BEGIN

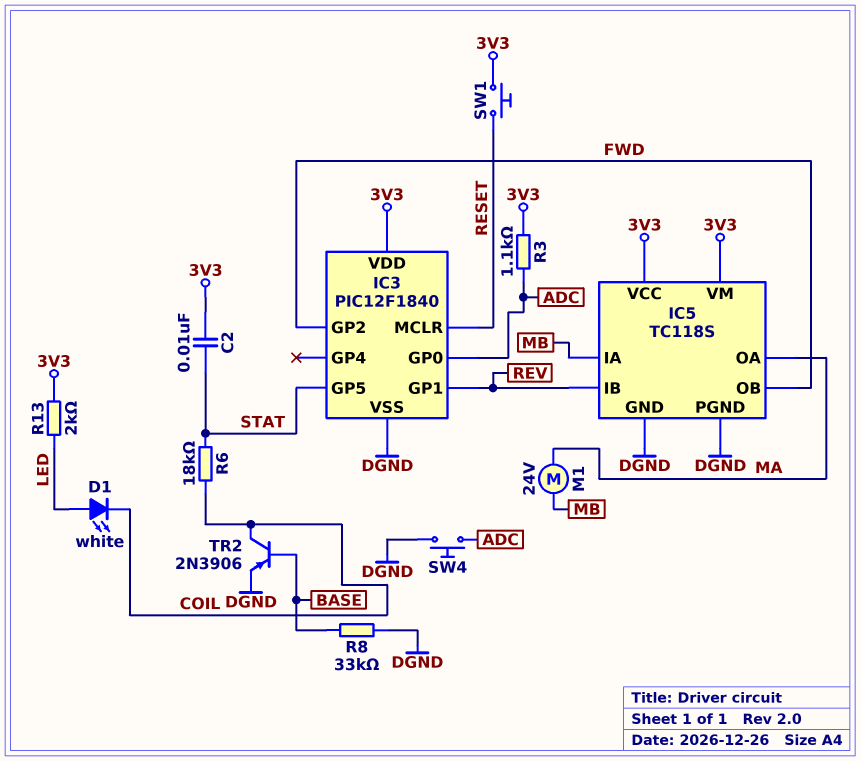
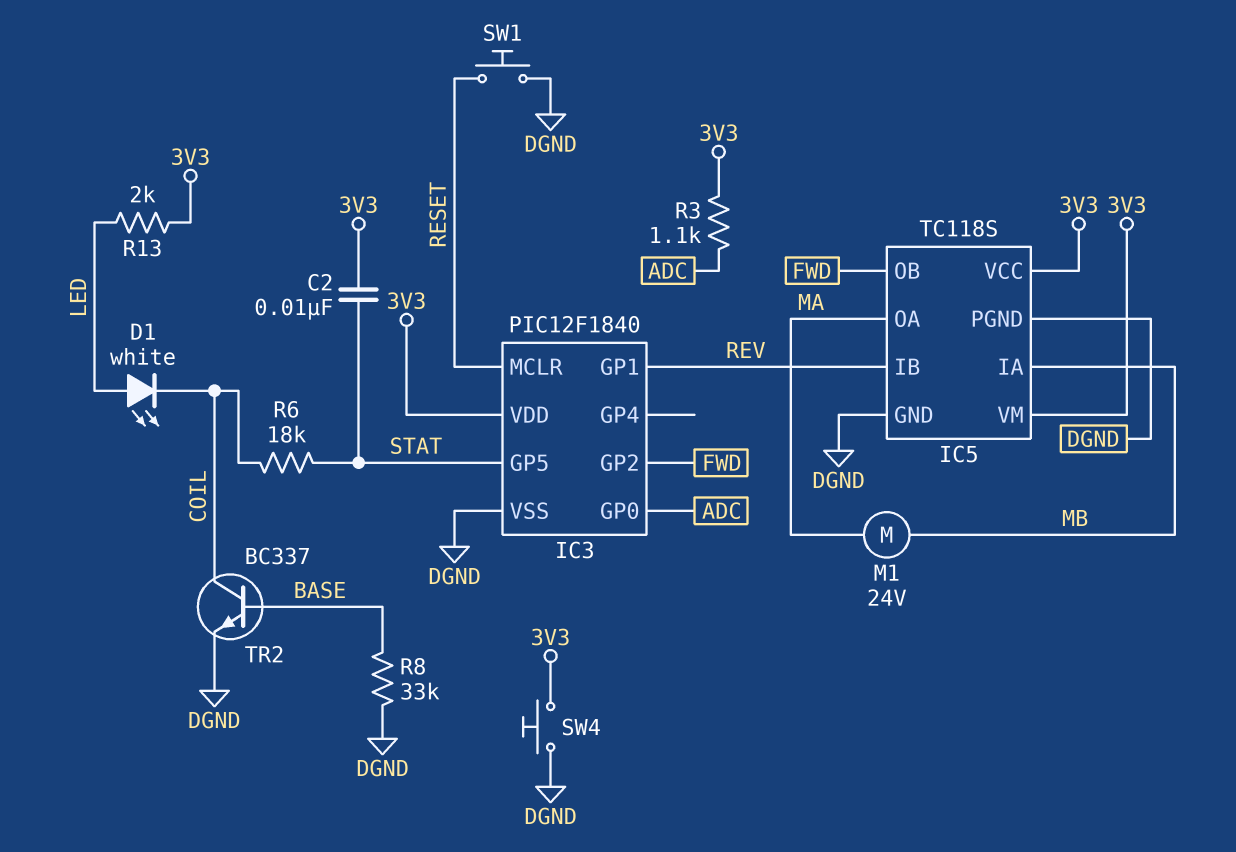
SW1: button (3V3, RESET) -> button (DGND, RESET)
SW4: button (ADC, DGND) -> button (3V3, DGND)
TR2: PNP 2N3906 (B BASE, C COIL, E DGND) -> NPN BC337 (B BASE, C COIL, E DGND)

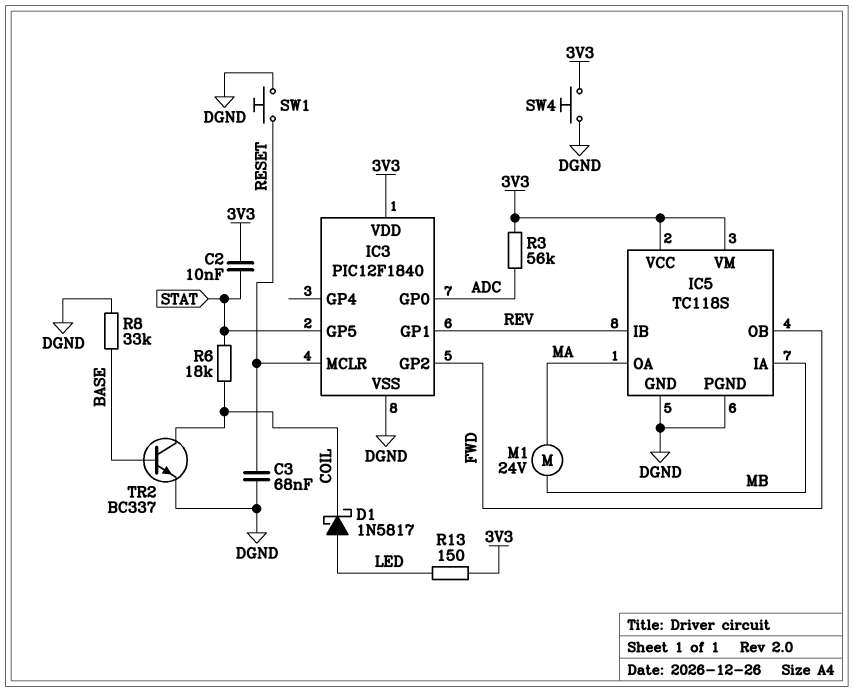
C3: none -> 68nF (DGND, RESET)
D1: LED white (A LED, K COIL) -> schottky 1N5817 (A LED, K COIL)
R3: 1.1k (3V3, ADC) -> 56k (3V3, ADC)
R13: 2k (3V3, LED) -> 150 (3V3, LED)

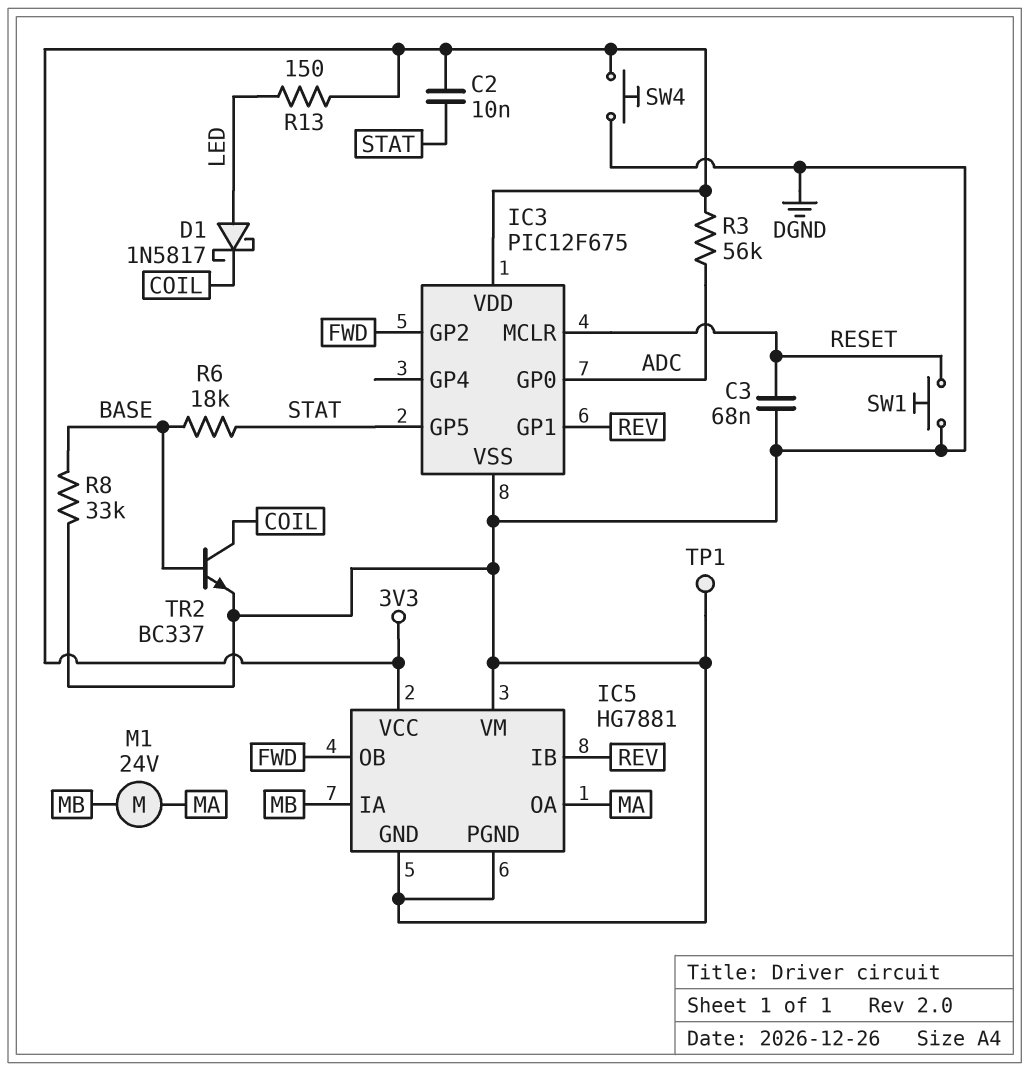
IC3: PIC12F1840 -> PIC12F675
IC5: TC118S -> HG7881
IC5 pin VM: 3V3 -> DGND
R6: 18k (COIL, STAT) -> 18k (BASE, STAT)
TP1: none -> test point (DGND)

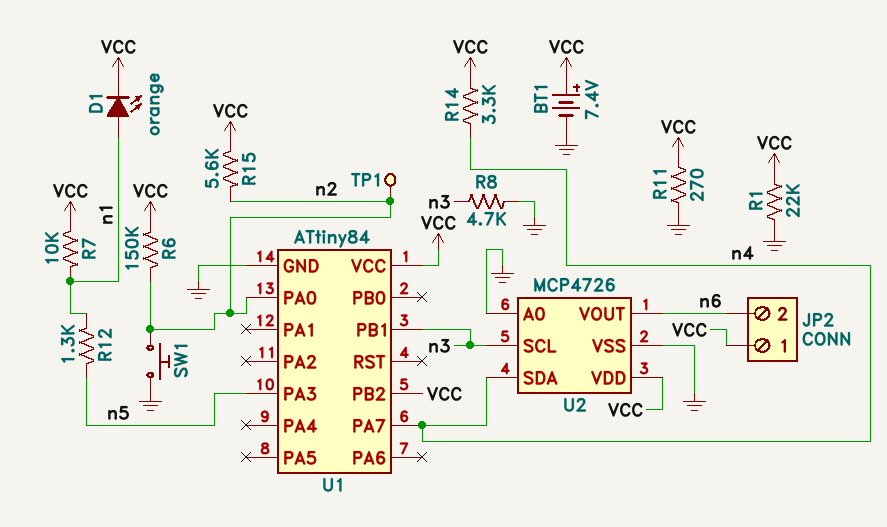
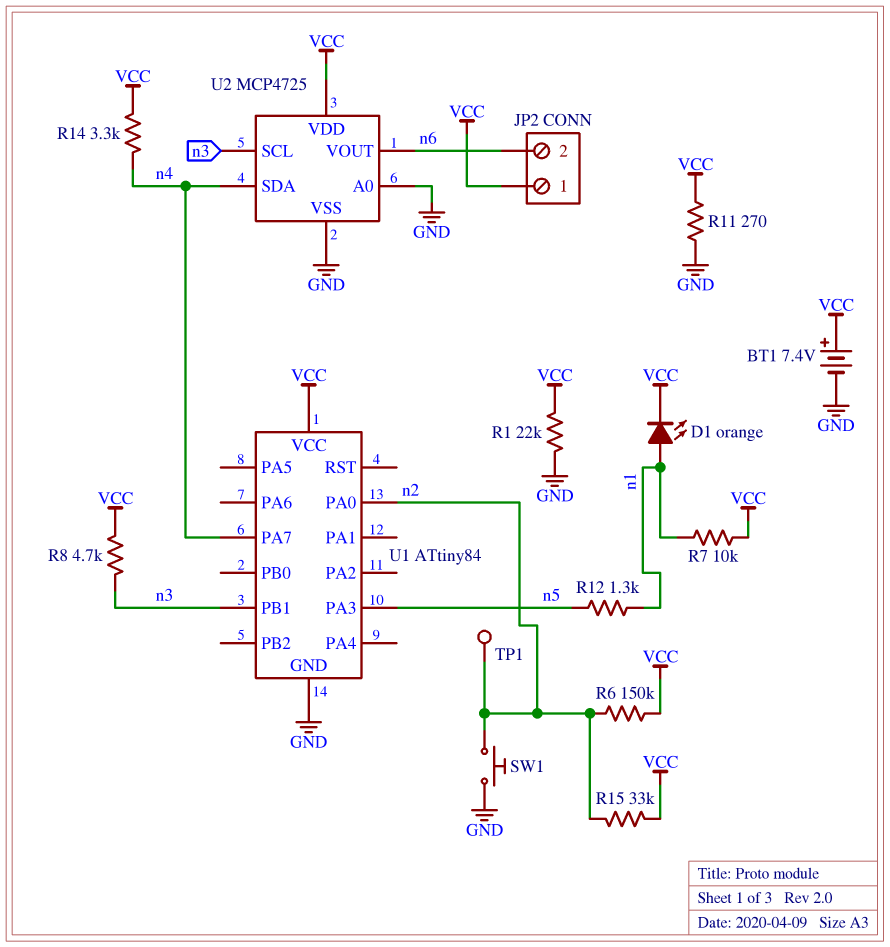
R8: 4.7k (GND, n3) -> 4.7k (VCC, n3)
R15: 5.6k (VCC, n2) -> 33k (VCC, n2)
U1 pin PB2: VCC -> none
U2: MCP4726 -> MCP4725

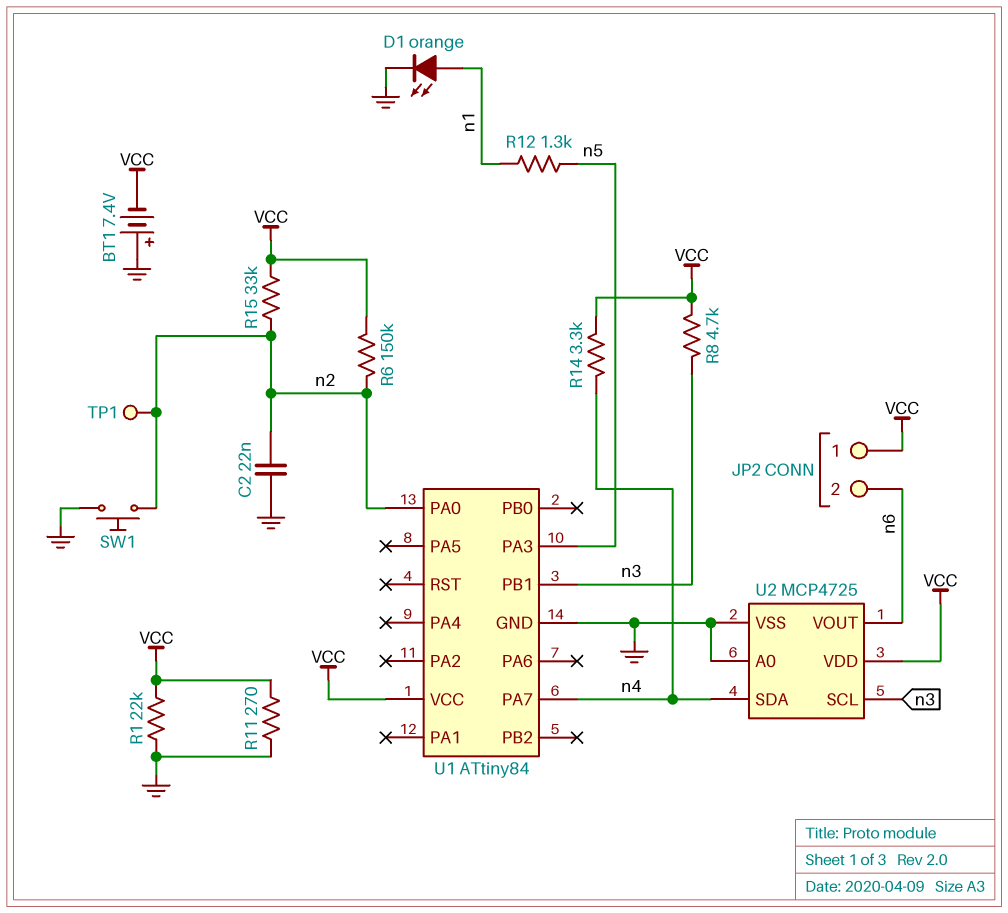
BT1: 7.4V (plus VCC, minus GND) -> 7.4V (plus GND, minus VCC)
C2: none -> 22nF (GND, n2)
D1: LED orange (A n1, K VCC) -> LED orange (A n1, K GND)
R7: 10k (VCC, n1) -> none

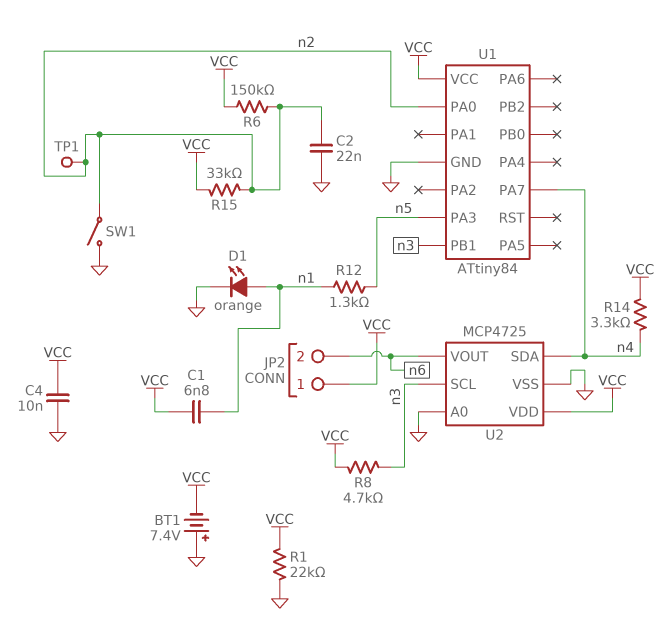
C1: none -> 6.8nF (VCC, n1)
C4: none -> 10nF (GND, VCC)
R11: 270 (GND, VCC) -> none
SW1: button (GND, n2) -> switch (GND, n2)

END

→ **TASK PROMPT**:
Quote every line of the records above exactly; no picture is to be copied.

→ **SOLUTION TO THIS TASK**:
SW1: button (3V3, RESET) -> button (DGND, RESET)
SW4: button (ADC, DGND) -> button (3V3, DGND)
TR2: PNP 2N3906 (B BASE, C COIL, E DGND) -> NPN BC337 (B BASE, C COIL, E DGND)

C3: none -> 68nF (DGND, RESET)
D1: LED white (A LED, K COIL) -> schottky 1N5817 (A LED, K COIL)
R3: 1.1k (3V3, ADC) -> 56k (3V3, ADC)
R13: 2k (3V3, LED) -> 150 (3V3, LED)

IC3: PIC12F1840 -> PIC12F675
IC5: TC118S -> HG7881
IC5 pin VM: 3V3 -> DGND
R6: 18k (COIL, STAT) -> 18k (BASE, STAT)
TP1: none -> test point (DGND)

R8: 4.7k (GND, n3) -> 4.7k (VCC, n3)
R15: 5.6k (VCC, n2) -> 33k (VCC, n2)
U1 pin PB2: VCC -> none
U2: MCP4726 -> MCP4725

BT1: 7.4V (plus VCC, minus GND) -> 7.4V (plus GND, minus VCC)
C2: none -> 22nF (GND, n2)
D1: LED orange (A n1, K VCC) -> LED orange (A n1, K GND)
R7: 10k (VCC, n1) -> none

C1: none -> 6.8nF (VCC, n1)
C4: none -> 10nF (GND, VCC)
R11: 270 (GND, VCC) -> none
SW1: button (GND, n2) -> switch (GND, n2)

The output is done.